What to work on –
What lines in the material hold the string "black"? Return every one of them.

☆ ☆ ☆ ☆ ☆ ☆ ☆

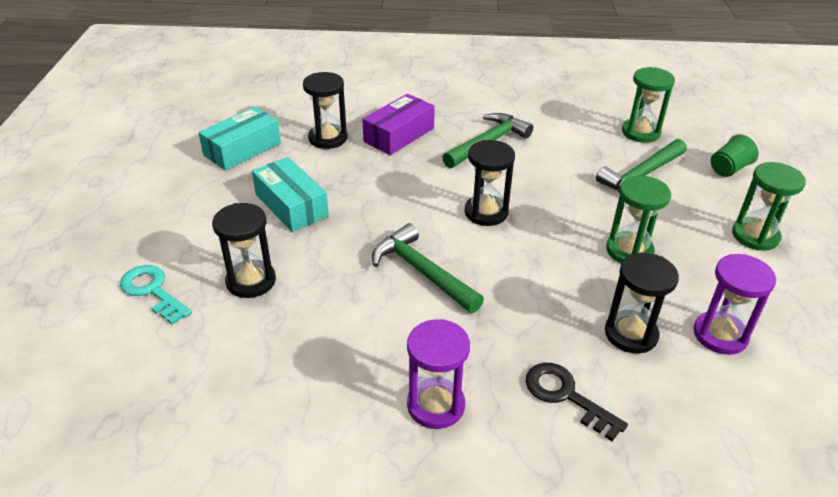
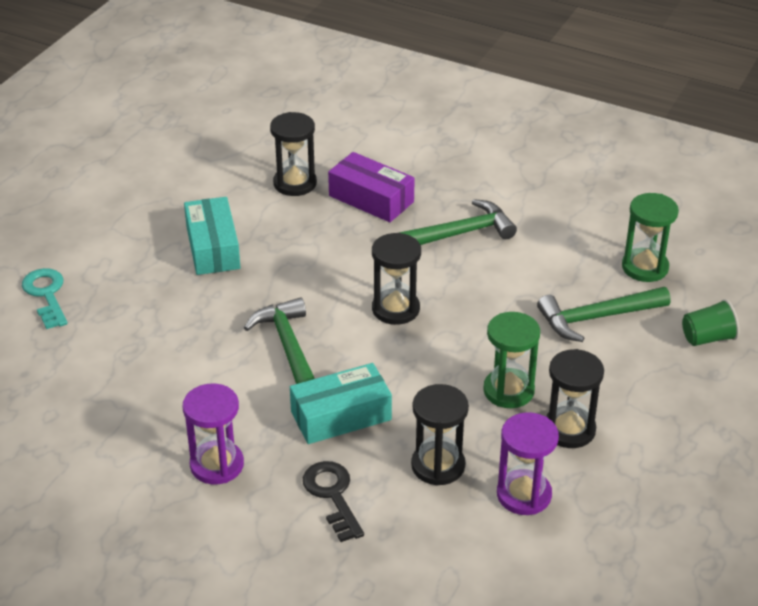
camera: 25 degrees right, 0 degrees up
(242, 149) = (203, 174): turquoise box -> turquoise box (341, 416)
(251, 281) = (132, 311): black hourglass -> black hourglass (569, 429)
(399, 135) = (371, 199): purple box -> purple box turned 60 degrees clockwise
(755, 236) = (660, 417): green hourglass -> none

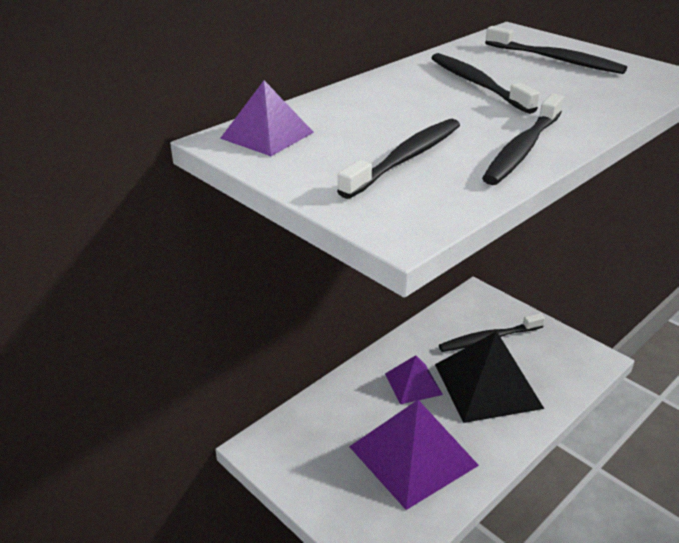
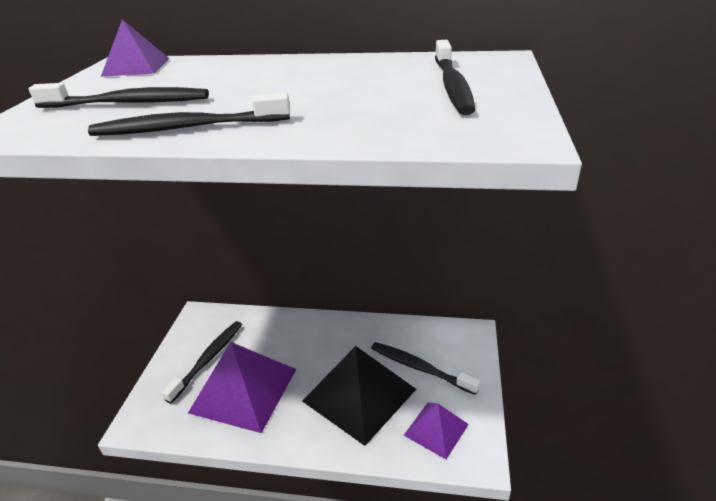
camera: 55 degrees right, 0 degrees up
(413, 383) = (321, 352): purple pyramid -> purple pyramid (436, 429)
(477, 84) = (326, 81): black toothbrush -> black toothbrush (208, 359)

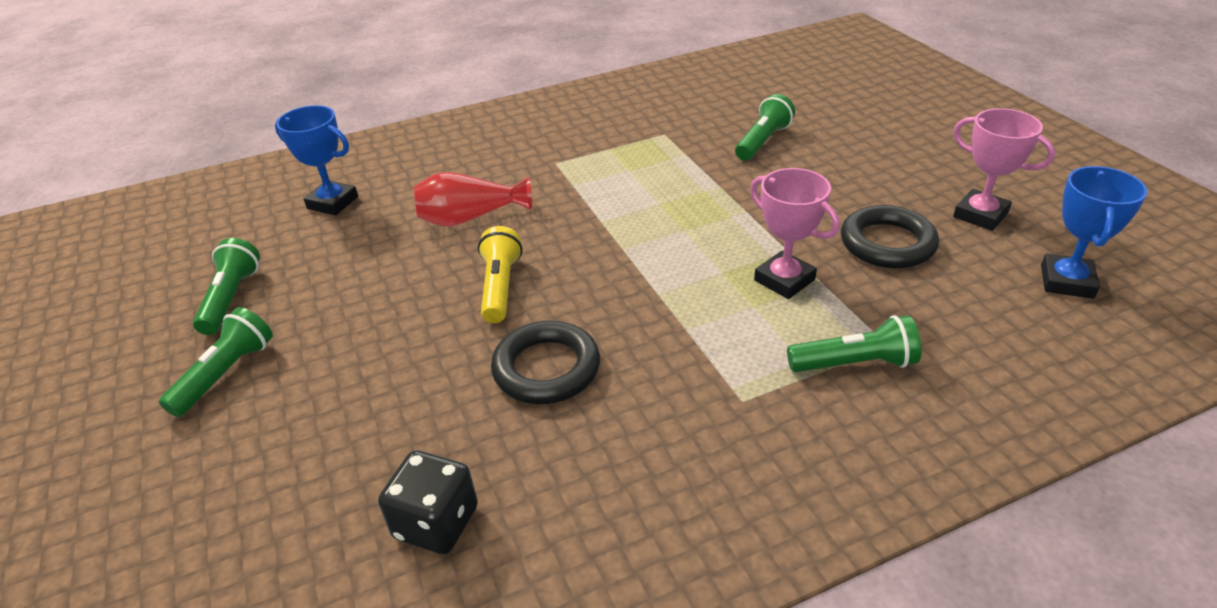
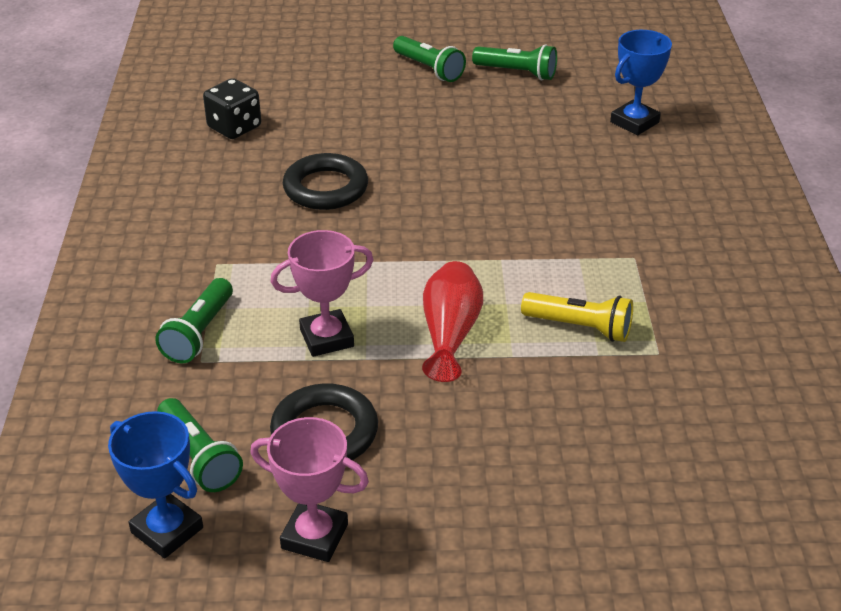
camera: 110 degrees right, 0 degrees up
(470, 218) = (558, 188): red vase -> red vase (450, 334)
(500, 287) = (440, 185): yellow flashlight -> yellow flashlight (580, 327)
(762, 141) = (593, 429): green flashlight -> green flashlight (200, 457)
(980, 215) = (314, 536): pink trophy -> pink trophy turned 45 degrees clockwise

☆ ☆ ☆ ☆ ☆ ☆ ☆

Worked solution –
(251, 281) = (132, 311): black hourglass -> black hourglass (569, 429)
(477, 84) = (326, 81): black toothbrush -> black toothbrush (208, 359)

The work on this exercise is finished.